#### Extracted records

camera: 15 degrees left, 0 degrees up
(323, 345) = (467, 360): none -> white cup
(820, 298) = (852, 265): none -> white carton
* * *
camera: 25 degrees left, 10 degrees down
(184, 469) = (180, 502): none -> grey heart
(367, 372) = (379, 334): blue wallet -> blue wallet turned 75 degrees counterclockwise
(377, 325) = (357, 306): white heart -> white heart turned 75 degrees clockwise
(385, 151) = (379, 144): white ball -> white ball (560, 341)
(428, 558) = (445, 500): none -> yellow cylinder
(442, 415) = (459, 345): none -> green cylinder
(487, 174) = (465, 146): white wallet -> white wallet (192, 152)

#### Work item
Your answer should be only a number: how many lines of the data above contain the string "camera"?

#### Your solution
2